Your assignment: Your answer should hold the data exactly as given, minus any picture.

Supplied entries:

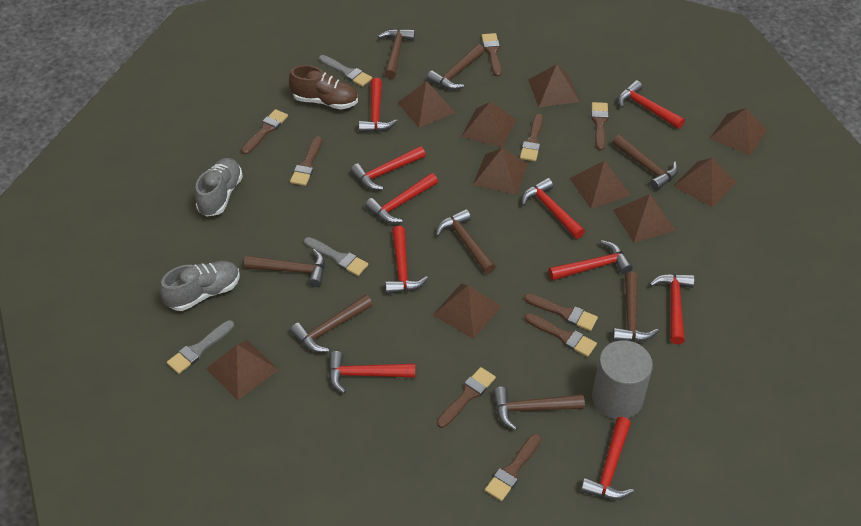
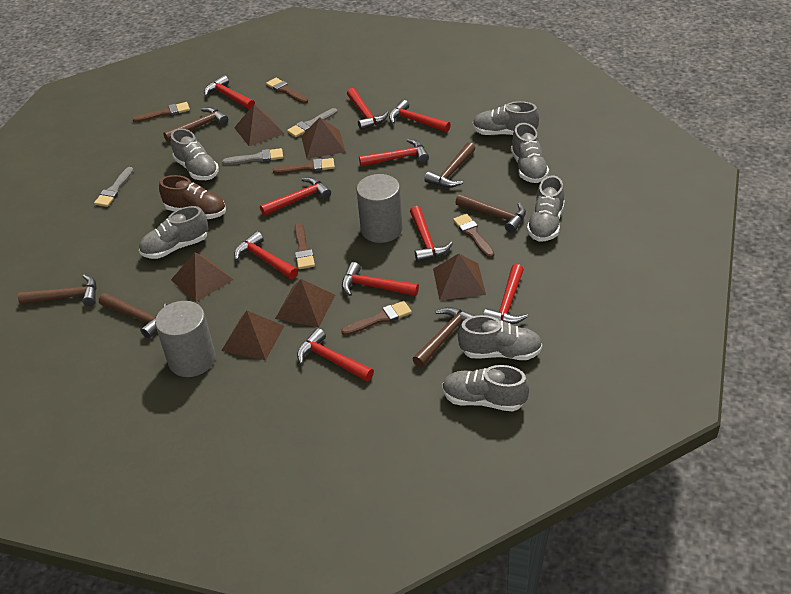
brown brush: 9 -> 6
brown hammer: 8 -> 6
brown pyramid: 10 -> 6
grey cylinder: 1 -> 2
grey shoe: 2 -> 7

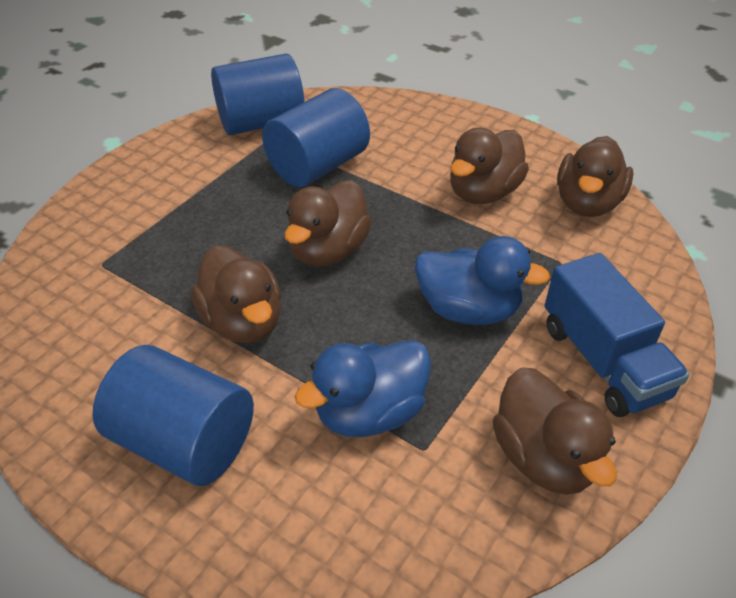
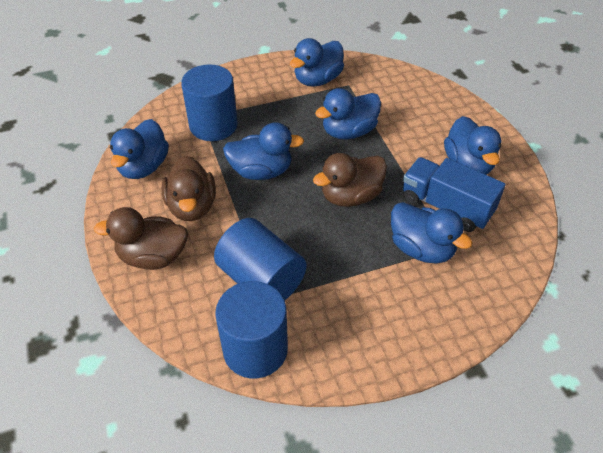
blue duck: 2 -> 6
brown duck: 5 -> 3

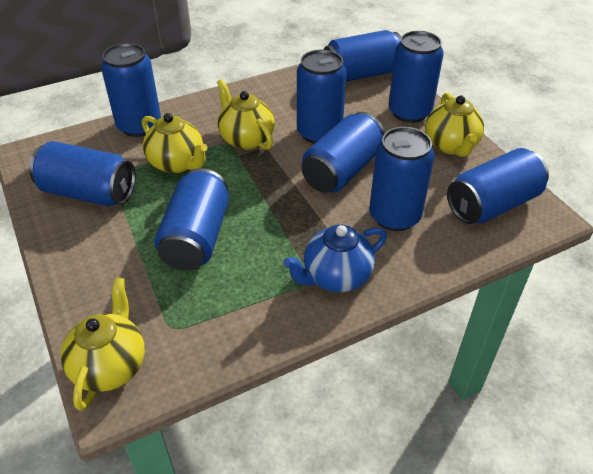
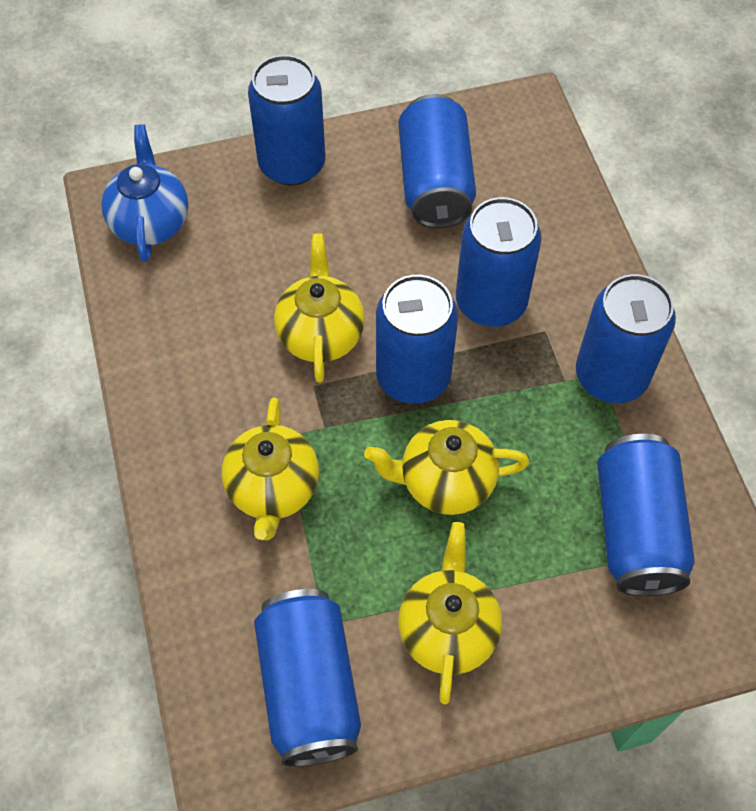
blue can: 9 -> 7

Response area:
brown brush: 9 -> 6
brown hammer: 8 -> 6
brown pyramid: 10 -> 6
grey cylinder: 1 -> 2
grey shoe: 2 -> 7

blue duck: 2 -> 6
brown duck: 5 -> 3

blue can: 9 -> 7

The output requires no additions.